Data items
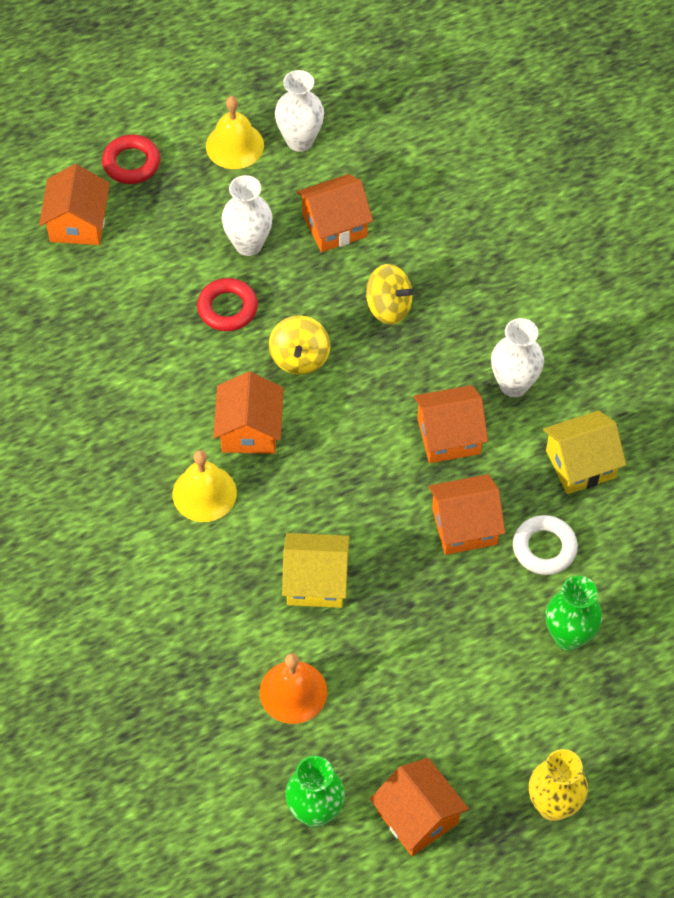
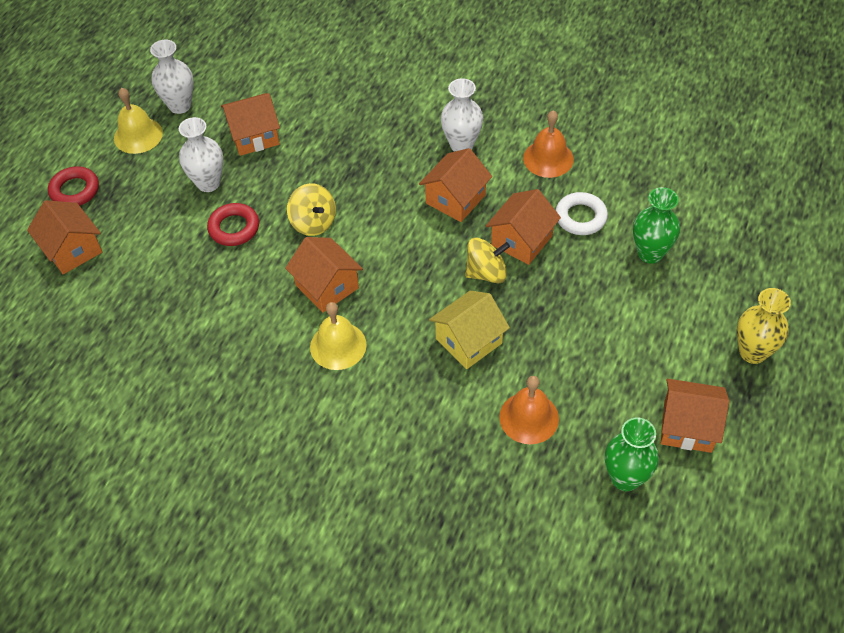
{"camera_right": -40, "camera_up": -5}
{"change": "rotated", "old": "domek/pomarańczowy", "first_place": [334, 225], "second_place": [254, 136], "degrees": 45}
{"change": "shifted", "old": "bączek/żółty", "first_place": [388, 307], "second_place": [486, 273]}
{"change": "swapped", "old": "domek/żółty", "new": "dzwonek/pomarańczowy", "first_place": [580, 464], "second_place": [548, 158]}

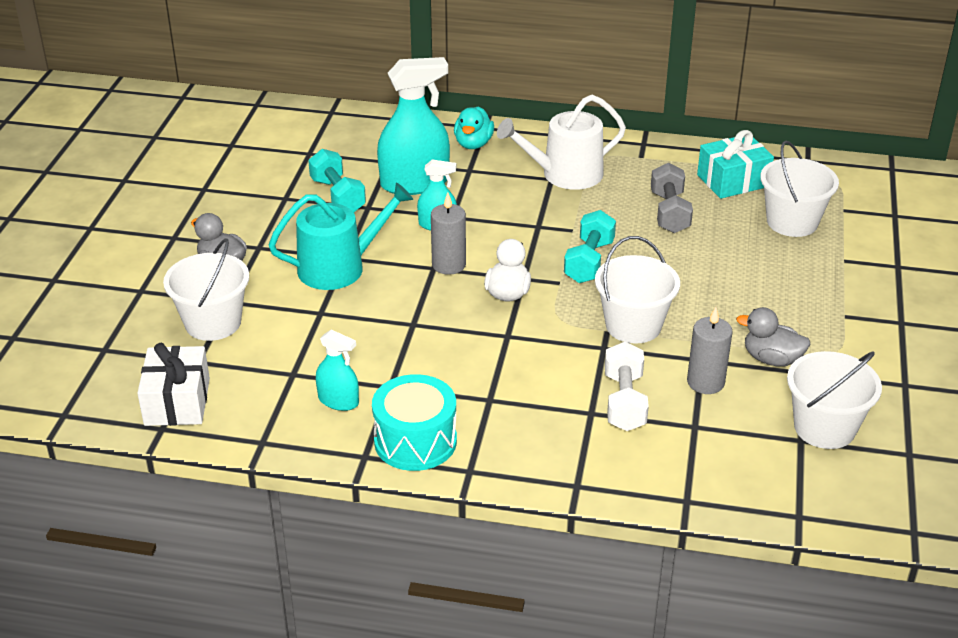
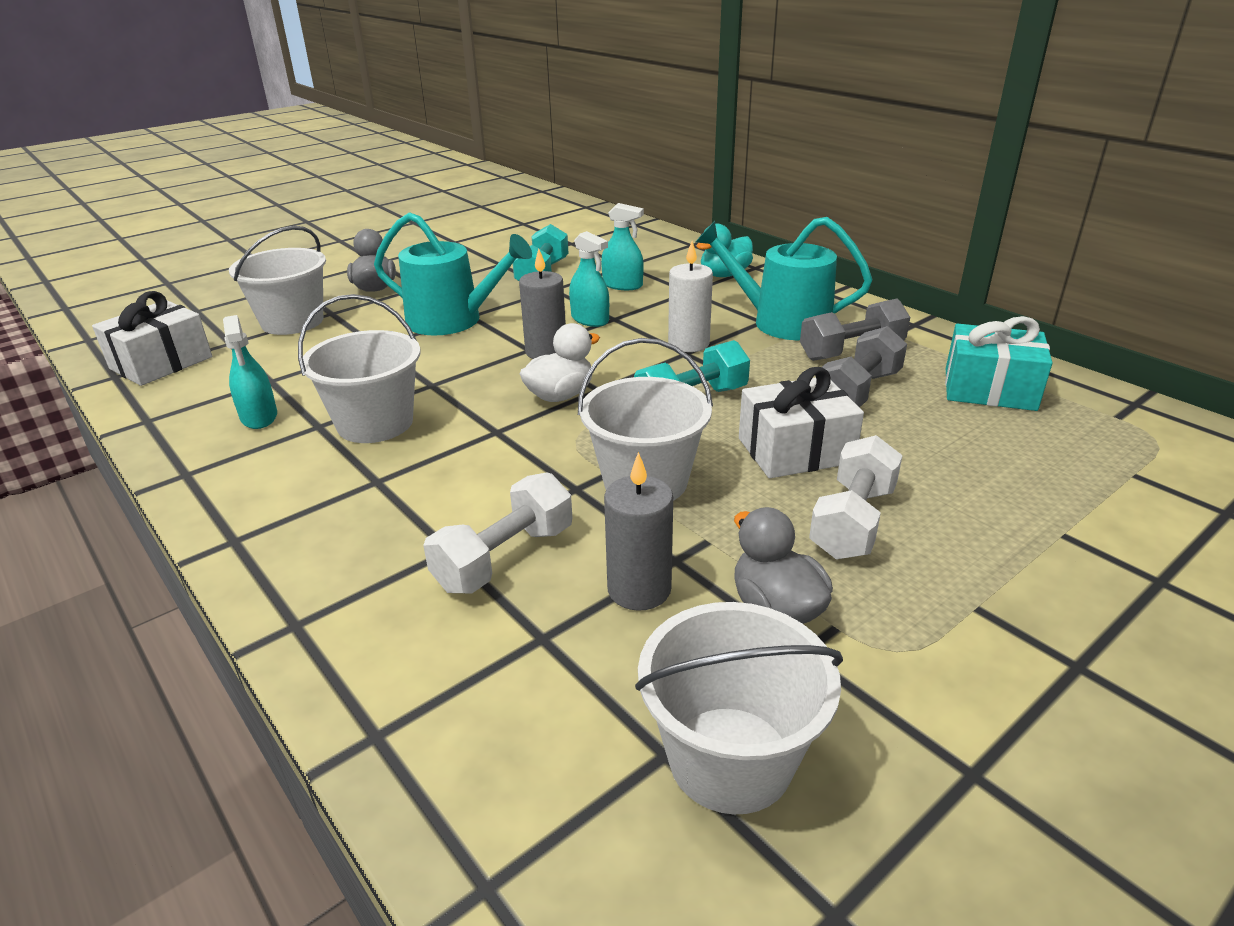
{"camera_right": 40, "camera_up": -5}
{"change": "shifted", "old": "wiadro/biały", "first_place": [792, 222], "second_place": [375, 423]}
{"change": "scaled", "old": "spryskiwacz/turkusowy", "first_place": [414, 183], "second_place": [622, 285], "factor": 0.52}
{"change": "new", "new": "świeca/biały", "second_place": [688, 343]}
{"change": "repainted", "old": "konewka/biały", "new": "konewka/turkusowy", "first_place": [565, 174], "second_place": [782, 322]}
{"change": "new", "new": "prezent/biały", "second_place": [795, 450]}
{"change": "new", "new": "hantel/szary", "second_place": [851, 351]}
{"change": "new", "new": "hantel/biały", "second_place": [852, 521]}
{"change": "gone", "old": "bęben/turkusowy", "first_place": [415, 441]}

**Exercise instructions**
Transcribe each entry exactly, pictures excluded.

**Response area**
{"camera_right": -40, "camera_up": -5}
{"change": "rotated", "old": "domek/pomarańczowy", "first_place": [334, 225], "second_place": [254, 136], "degrees": 45}
{"change": "shifted", "old": "bączek/żółty", "first_place": [388, 307], "second_place": [486, 273]}
{"change": "swapped", "old": "domek/żółty", "new": "dzwonek/pomarańczowy", "first_place": [580, 464], "second_place": [548, 158]}

{"camera_right": 40, "camera_up": -5}
{"change": "shifted", "old": "wiadro/biały", "first_place": [792, 222], "second_place": [375, 423]}
{"change": "scaled", "old": "spryskiwacz/turkusowy", "first_place": [414, 183], "second_place": [622, 285], "factor": 0.52}
{"change": "new", "new": "świeca/biały", "second_place": [688, 343]}
{"change": "repainted", "old": "konewka/biały", "new": "konewka/turkusowy", "first_place": [565, 174], "second_place": [782, 322]}
{"change": "new", "new": "prezent/biały", "second_place": [795, 450]}
{"change": "new", "new": "hantel/szary", "second_place": [851, 351]}
{"change": "new", "new": "hantel/biały", "second_place": [852, 521]}
{"change": "gone", "old": "bęben/turkusowy", "first_place": [415, 441]}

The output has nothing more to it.